Task description: Please keep pictures out and return the lines below exactly, from the one holding "R6: 62k (GND, SIG2) -> 33 (GND, SIG2)" through the last, both included.

Given data:
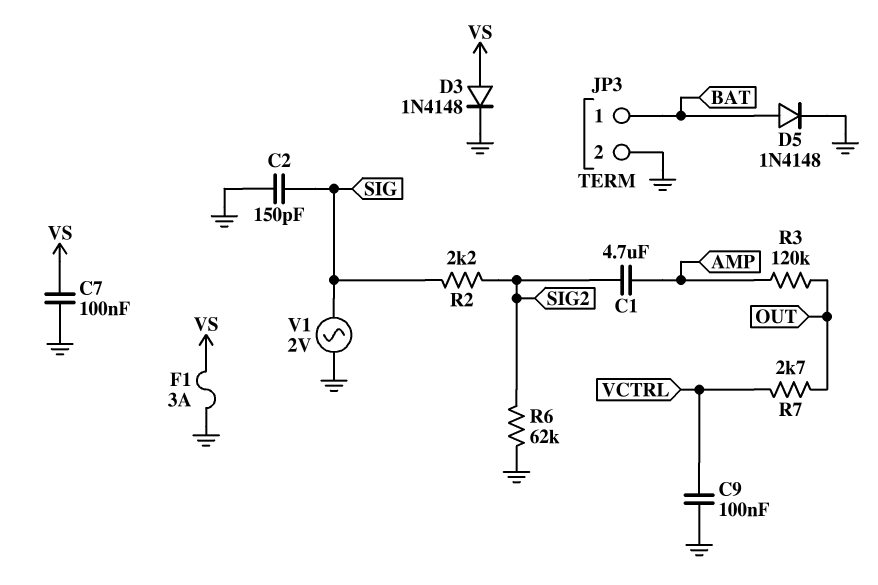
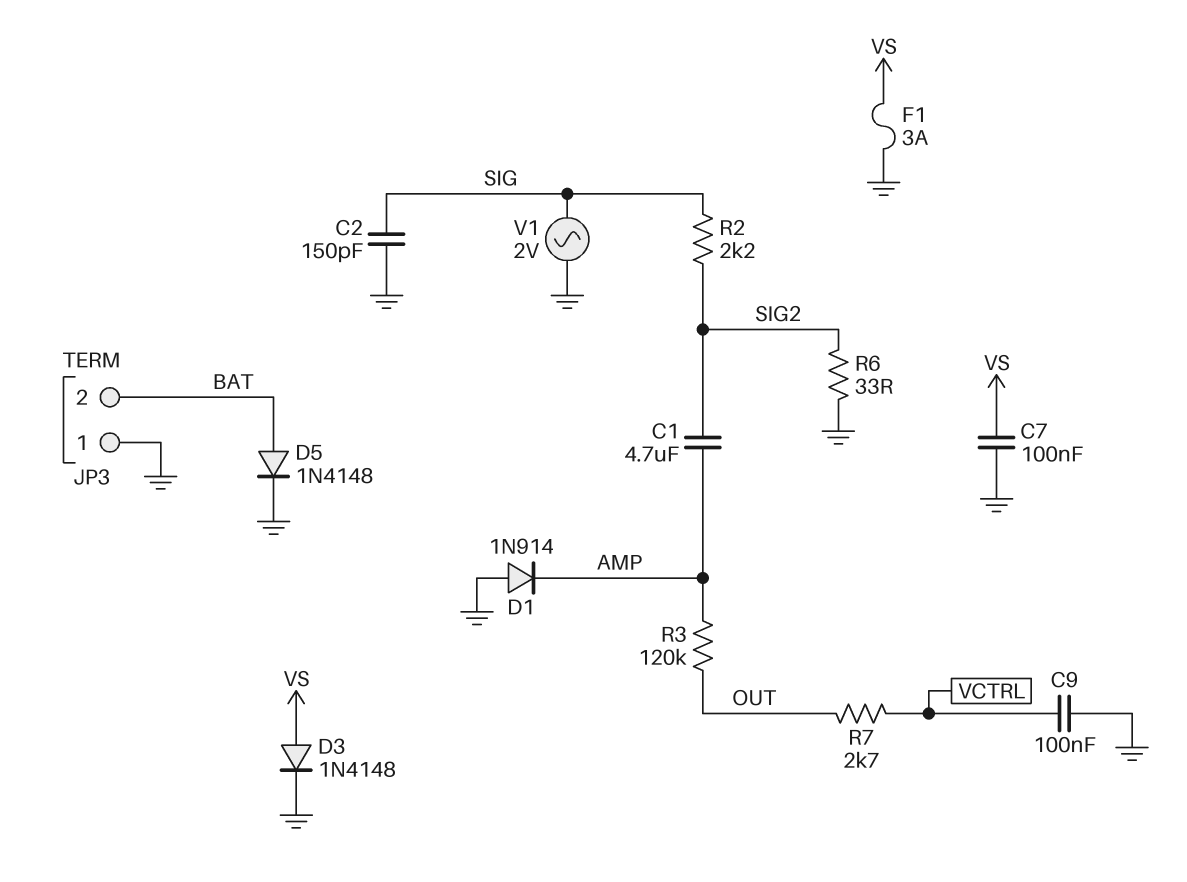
D1: none -> diode 1N914 (A GND, K AMP)
JP3 pin 1: BAT -> GND
JP3 pin 2: GND -> BAT
R6: 62k (GND, SIG2) -> 33 (GND, SIG2)

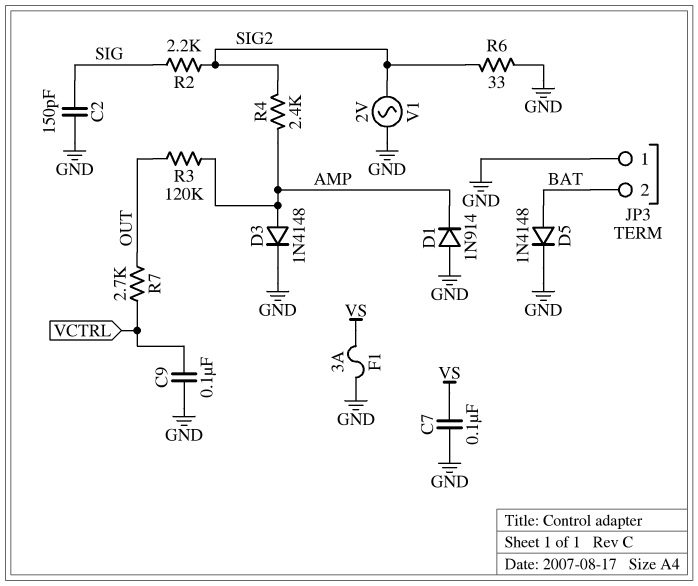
C1: 4.7uF (AMP, SIG2) -> none
D3: diode 1N4148 (A VS, K GND) -> diode 1N4148 (A AMP, K GND)
R4: none -> 2.4k (AMP, SIG2)
V1: AC 2V (GND, SIG) -> AC 2V (GND, SIG2)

Answer to the exercise:
R6: 62k (GND, SIG2) -> 33 (GND, SIG2)

C1: 4.7uF (AMP, SIG2) -> none
D3: diode 1N4148 (A VS, K GND) -> diode 1N4148 (A AMP, K GND)
R4: none -> 2.4k (AMP, SIG2)
V1: AC 2V (GND, SIG) -> AC 2V (GND, SIG2)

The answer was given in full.